RECORDS PROVIDED:
++++++

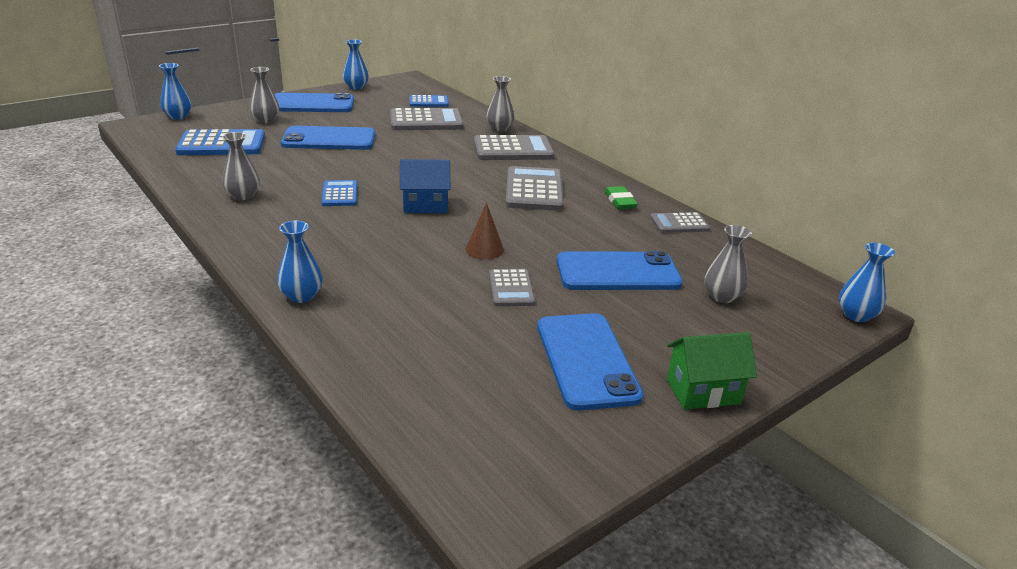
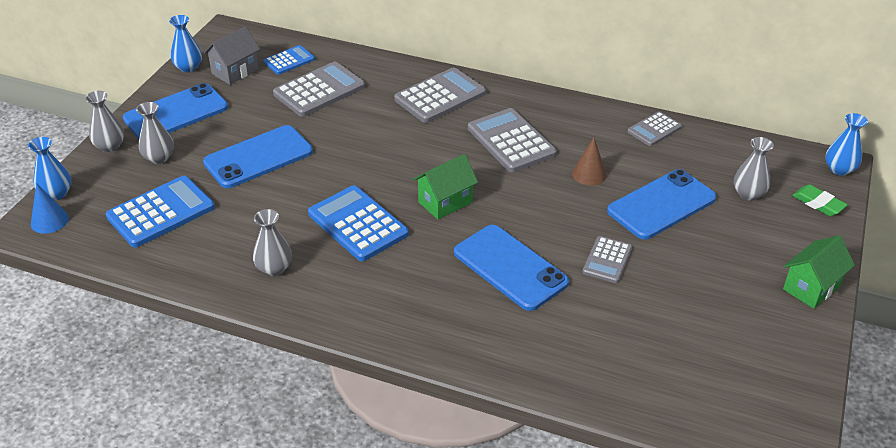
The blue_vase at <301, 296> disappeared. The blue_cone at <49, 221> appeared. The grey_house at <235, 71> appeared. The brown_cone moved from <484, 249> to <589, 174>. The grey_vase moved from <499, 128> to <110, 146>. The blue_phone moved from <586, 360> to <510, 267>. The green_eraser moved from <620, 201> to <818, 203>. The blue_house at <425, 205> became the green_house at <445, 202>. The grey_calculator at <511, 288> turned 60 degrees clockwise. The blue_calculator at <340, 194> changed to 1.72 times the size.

++++++

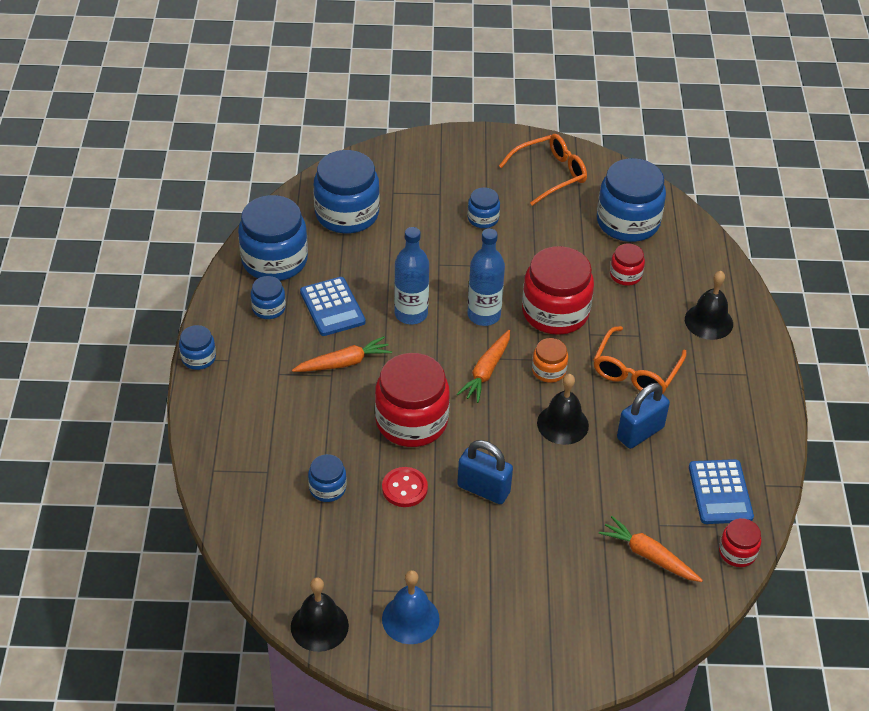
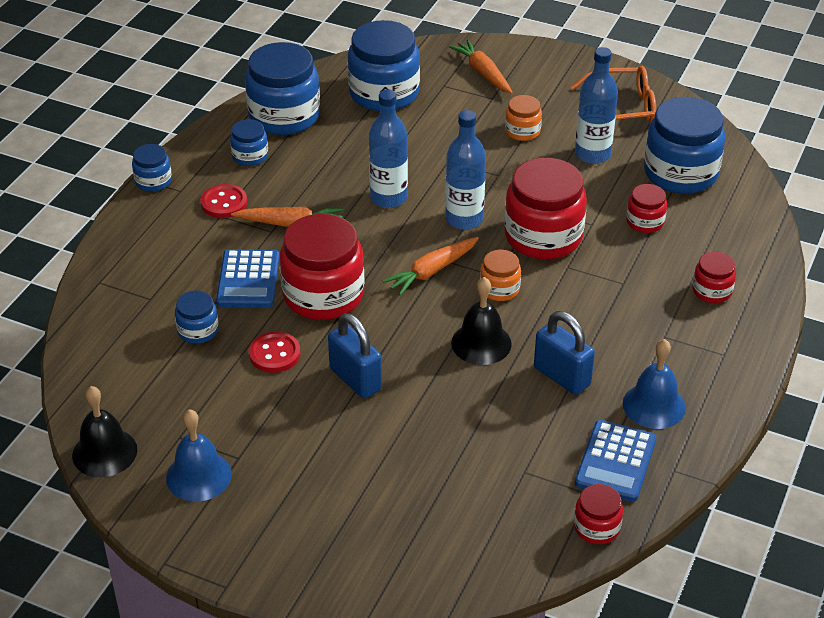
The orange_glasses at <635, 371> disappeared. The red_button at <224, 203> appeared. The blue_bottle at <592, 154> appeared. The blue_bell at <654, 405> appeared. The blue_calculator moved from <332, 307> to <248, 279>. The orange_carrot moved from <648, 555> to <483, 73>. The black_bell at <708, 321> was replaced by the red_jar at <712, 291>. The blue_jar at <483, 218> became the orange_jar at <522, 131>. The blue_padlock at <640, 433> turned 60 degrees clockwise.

++++++

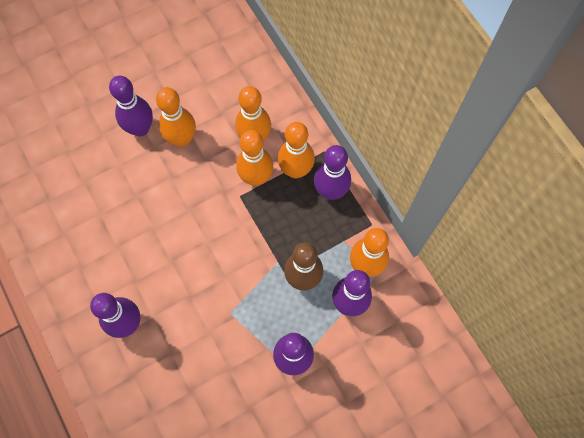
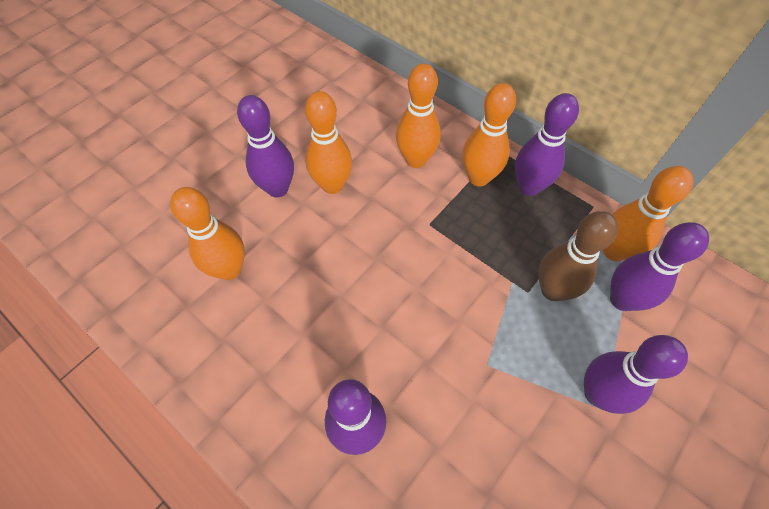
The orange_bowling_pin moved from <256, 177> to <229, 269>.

++++++

ACTIVITY: Go through the listing above and copy each line in which the string "turned" is found.

ANSWER SPACE:
The blue_vase at <301, 296> disappeared. The blue_cone at <49, 221> appeared. The grey_house at <235, 71> appeared. The brown_cone moved from <484, 249> to <589, 174>. The grey_vase moved from <499, 128> to <110, 146>. The blue_phone moved from <586, 360> to <510, 267>. The green_eraser moved from <620, 201> to <818, 203>. The blue_house at <425, 205> became the green_house at <445, 202>. The grey_calculator at <511, 288> turned 60 degrees clockwise. The blue_calculator at <340, 194> changed to 1.72 times the size.
The orange_glasses at <635, 371> disappeared. The red_button at <224, 203> appeared. The blue_bottle at <592, 154> appeared. The blue_bell at <654, 405> appeared. The blue_calculator moved from <332, 307> to <248, 279>. The orange_carrot moved from <648, 555> to <483, 73>. The black_bell at <708, 321> was replaced by the red_jar at <712, 291>. The blue_jar at <483, 218> became the orange_jar at <522, 131>. The blue_padlock at <640, 433> turned 60 degrees clockwise.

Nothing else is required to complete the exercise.